Exercise description: Return, unaltered, every line from the beginning of the material below up to and including the one with "C9: 6.8nF (GND, OUT) -> 6.8nF (OUT, VDD)".

Study material:
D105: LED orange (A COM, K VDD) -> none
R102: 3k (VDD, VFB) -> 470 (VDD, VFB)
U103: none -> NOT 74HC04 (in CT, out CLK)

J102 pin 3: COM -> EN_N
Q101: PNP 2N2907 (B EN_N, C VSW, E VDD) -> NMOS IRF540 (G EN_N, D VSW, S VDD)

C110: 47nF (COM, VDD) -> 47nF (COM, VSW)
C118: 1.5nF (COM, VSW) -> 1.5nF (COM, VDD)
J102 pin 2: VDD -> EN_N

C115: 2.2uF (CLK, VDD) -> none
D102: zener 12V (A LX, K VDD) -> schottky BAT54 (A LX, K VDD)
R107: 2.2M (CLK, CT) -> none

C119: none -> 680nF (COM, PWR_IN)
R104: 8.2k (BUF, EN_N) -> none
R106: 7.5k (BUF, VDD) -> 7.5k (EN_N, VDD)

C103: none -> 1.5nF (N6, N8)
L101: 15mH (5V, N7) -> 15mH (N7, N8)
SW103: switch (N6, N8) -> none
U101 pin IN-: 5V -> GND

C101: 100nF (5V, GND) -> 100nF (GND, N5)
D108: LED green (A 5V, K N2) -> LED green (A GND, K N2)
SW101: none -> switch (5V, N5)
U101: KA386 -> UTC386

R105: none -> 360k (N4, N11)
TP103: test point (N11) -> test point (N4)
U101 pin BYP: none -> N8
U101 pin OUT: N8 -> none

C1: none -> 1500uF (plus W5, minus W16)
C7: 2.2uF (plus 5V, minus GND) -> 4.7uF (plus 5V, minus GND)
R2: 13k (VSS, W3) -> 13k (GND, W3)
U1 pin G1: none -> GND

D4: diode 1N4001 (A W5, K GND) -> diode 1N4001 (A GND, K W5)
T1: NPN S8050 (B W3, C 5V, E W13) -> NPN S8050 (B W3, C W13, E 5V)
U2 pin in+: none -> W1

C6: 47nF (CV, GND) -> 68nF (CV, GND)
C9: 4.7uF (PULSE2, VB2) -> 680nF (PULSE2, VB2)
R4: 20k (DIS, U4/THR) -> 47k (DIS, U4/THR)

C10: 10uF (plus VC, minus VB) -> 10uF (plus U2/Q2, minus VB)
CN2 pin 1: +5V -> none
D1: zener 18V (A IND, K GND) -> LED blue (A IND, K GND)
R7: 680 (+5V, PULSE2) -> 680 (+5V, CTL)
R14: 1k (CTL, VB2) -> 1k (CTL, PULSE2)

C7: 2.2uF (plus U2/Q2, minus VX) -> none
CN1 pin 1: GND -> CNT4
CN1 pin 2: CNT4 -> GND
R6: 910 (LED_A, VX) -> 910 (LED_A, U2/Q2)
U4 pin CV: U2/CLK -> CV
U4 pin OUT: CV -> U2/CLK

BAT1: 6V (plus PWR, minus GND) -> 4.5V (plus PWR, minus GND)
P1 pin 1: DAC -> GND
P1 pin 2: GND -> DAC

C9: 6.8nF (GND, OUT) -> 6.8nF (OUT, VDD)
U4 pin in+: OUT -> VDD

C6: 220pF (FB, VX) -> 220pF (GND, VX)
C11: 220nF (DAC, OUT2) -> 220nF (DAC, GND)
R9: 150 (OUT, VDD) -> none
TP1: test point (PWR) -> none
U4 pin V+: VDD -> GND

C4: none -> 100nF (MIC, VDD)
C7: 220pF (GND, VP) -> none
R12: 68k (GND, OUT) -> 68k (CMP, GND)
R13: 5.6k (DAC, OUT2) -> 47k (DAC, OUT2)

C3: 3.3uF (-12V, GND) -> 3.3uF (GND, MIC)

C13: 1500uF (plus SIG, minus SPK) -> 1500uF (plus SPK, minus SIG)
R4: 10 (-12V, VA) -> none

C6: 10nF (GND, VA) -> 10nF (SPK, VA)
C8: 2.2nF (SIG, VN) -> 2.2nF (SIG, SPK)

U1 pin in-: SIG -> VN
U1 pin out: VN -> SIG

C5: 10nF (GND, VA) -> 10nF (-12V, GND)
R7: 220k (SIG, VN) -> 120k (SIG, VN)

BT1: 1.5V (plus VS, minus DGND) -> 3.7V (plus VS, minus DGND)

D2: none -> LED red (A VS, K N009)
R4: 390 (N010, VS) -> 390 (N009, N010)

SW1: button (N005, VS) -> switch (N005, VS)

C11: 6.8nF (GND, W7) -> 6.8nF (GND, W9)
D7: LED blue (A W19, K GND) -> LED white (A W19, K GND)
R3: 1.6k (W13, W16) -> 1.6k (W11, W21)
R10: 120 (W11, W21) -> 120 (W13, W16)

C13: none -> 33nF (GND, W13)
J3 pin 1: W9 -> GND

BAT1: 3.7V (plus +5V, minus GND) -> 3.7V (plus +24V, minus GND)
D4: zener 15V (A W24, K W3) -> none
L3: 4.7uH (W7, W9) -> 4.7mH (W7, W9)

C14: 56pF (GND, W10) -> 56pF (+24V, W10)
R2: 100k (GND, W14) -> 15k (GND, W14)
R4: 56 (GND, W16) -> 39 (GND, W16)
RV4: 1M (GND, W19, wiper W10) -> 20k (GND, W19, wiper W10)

Task result:
D105: LED orange (A COM, K VDD) -> none
R102: 3k (VDD, VFB) -> 470 (VDD, VFB)
U103: none -> NOT 74HC04 (in CT, out CLK)

J102 pin 3: COM -> EN_N
Q101: PNP 2N2907 (B EN_N, C VSW, E VDD) -> NMOS IRF540 (G EN_N, D VSW, S VDD)

C110: 47nF (COM, VDD) -> 47nF (COM, VSW)
C118: 1.5nF (COM, VSW) -> 1.5nF (COM, VDD)
J102 pin 2: VDD -> EN_N

C115: 2.2uF (CLK, VDD) -> none
D102: zener 12V (A LX, K VDD) -> schottky BAT54 (A LX, K VDD)
R107: 2.2M (CLK, CT) -> none

C119: none -> 680nF (COM, PWR_IN)
R104: 8.2k (BUF, EN_N) -> none
R106: 7.5k (BUF, VDD) -> 7.5k (EN_N, VDD)

C103: none -> 1.5nF (N6, N8)
L101: 15mH (5V, N7) -> 15mH (N7, N8)
SW103: switch (N6, N8) -> none
U101 pin IN-: 5V -> GND

C101: 100nF (5V, GND) -> 100nF (GND, N5)
D108: LED green (A 5V, K N2) -> LED green (A GND, K N2)
SW101: none -> switch (5V, N5)
U101: KA386 -> UTC386

R105: none -> 360k (N4, N11)
TP103: test point (N11) -> test point (N4)
U101 pin BYP: none -> N8
U101 pin OUT: N8 -> none

C1: none -> 1500uF (plus W5, minus W16)
C7: 2.2uF (plus 5V, minus GND) -> 4.7uF (plus 5V, minus GND)
R2: 13k (VSS, W3) -> 13k (GND, W3)
U1 pin G1: none -> GND

D4: diode 1N4001 (A W5, K GND) -> diode 1N4001 (A GND, K W5)
T1: NPN S8050 (B W3, C 5V, E W13) -> NPN S8050 (B W3, C W13, E 5V)
U2 pin in+: none -> W1

C6: 47nF (CV, GND) -> 68nF (CV, GND)
C9: 4.7uF (PULSE2, VB2) -> 680nF (PULSE2, VB2)
R4: 20k (DIS, U4/THR) -> 47k (DIS, U4/THR)

C10: 10uF (plus VC, minus VB) -> 10uF (plus U2/Q2, minus VB)
CN2 pin 1: +5V -> none
D1: zener 18V (A IND, K GND) -> LED blue (A IND, K GND)
R7: 680 (+5V, PULSE2) -> 680 (+5V, CTL)
R14: 1k (CTL, VB2) -> 1k (CTL, PULSE2)

C7: 2.2uF (plus U2/Q2, minus VX) -> none
CN1 pin 1: GND -> CNT4
CN1 pin 2: CNT4 -> GND
R6: 910 (LED_A, VX) -> 910 (LED_A, U2/Q2)
U4 pin CV: U2/CLK -> CV
U4 pin OUT: CV -> U2/CLK

BAT1: 6V (plus PWR, minus GND) -> 4.5V (plus PWR, minus GND)
P1 pin 1: DAC -> GND
P1 pin 2: GND -> DAC

C9: 6.8nF (GND, OUT) -> 6.8nF (OUT, VDD)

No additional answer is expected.